Your task
Up to and including the final line, please copy every line exactly, starting from the one that contains "(236, 194) = (155, 373): white" in the material below.

The data
[Start of Attachment]
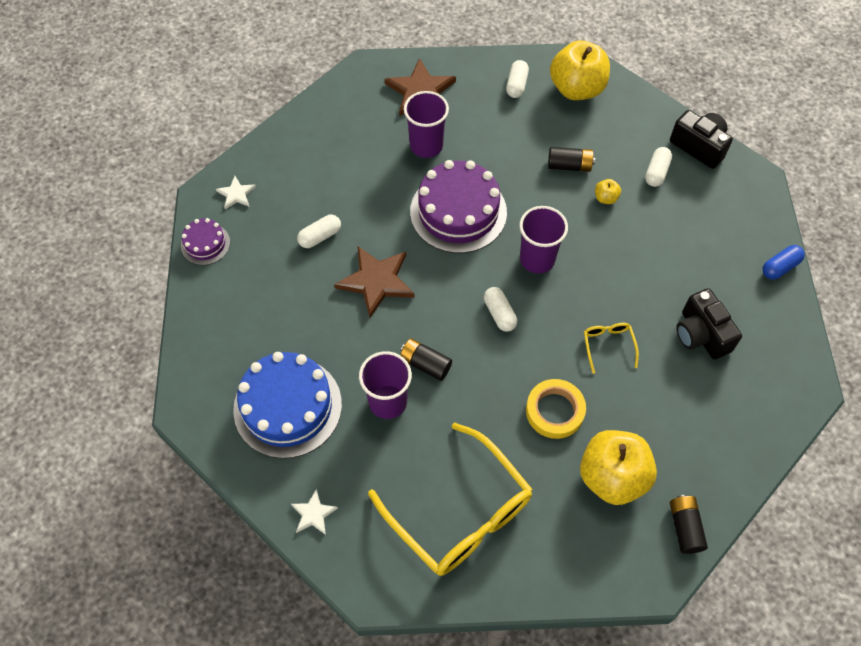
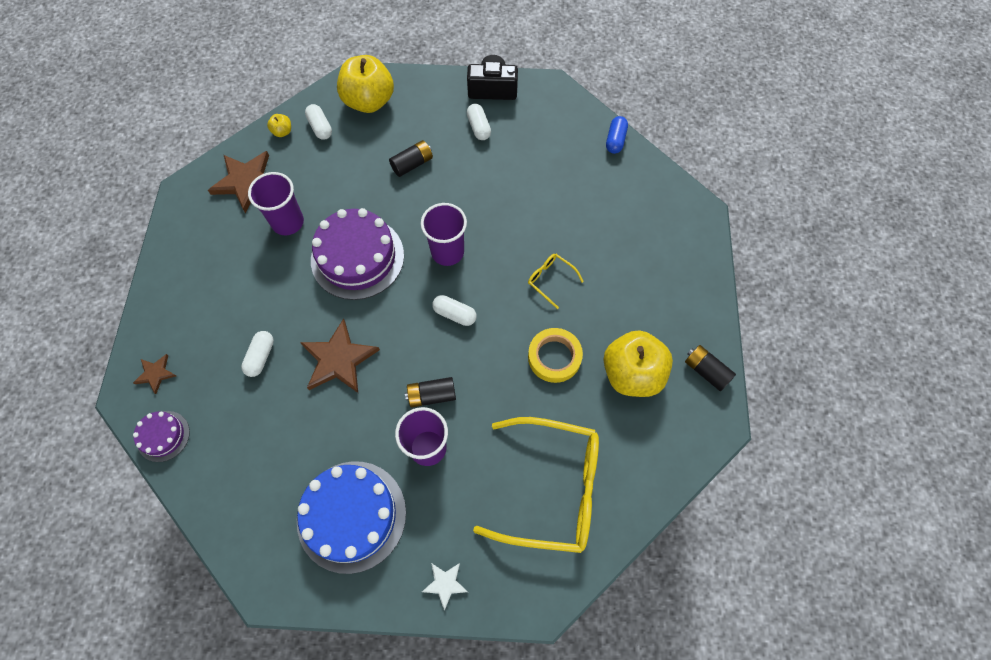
camera: 40 degrees left, 5 degrees up
(236, 194) = (155, 373): white star -> brown star
(605, 198) = (459, 171): yellow apple -> yellow apple (282, 132)
(701, 334) = (605, 225): black camera -> none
[End of Attachment]
Response to the exercise
(236, 194) = (155, 373): white star -> brown star
(605, 198) = (459, 171): yellow apple -> yellow apple (282, 132)
(701, 334) = (605, 225): black camera -> none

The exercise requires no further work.